### Exercise aim
A single number is the answer: the count of lines in the listing below that contain "bottle".

-- The records follows --

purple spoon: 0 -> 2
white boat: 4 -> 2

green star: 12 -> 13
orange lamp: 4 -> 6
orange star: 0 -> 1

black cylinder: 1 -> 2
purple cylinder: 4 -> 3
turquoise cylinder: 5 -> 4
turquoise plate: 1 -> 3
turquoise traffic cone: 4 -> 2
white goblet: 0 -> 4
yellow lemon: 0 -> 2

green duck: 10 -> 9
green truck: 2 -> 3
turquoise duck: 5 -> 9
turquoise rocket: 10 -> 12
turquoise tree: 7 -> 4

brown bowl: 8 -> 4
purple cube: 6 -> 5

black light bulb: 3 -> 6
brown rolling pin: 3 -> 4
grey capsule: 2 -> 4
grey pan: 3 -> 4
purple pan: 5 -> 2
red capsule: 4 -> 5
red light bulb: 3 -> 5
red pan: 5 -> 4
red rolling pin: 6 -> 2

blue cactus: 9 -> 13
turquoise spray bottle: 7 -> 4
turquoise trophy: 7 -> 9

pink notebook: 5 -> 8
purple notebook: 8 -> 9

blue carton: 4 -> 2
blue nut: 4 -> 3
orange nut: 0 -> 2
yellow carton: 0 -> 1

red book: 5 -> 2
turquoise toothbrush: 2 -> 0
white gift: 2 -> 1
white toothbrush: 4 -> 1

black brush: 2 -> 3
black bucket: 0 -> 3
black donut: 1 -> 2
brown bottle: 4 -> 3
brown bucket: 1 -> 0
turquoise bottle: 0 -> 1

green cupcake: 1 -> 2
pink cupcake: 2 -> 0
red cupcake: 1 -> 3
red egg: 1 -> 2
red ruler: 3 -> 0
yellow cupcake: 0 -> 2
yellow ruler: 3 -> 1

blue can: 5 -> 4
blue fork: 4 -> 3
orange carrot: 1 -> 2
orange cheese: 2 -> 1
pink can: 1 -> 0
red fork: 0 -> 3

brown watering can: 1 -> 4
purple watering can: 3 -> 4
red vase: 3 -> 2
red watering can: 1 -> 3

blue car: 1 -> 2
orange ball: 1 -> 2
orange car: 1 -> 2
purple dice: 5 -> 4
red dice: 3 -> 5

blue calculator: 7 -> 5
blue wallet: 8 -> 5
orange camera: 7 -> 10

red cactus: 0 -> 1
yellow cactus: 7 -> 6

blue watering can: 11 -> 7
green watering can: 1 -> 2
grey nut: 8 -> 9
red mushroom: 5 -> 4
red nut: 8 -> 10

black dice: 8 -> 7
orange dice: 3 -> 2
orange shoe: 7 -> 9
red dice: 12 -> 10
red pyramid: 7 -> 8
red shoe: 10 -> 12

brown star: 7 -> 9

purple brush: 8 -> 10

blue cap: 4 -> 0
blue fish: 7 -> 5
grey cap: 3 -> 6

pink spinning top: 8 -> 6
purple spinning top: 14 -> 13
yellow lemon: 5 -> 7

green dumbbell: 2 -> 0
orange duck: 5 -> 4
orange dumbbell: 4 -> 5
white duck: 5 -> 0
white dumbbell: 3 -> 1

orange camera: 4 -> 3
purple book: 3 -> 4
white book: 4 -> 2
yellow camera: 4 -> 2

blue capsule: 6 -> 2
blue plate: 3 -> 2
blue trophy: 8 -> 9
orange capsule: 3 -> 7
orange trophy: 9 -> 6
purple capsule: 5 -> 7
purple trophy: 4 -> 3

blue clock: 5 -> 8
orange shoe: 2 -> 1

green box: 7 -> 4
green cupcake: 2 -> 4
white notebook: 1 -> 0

-- The records concluded --

### Solution for this exercise
3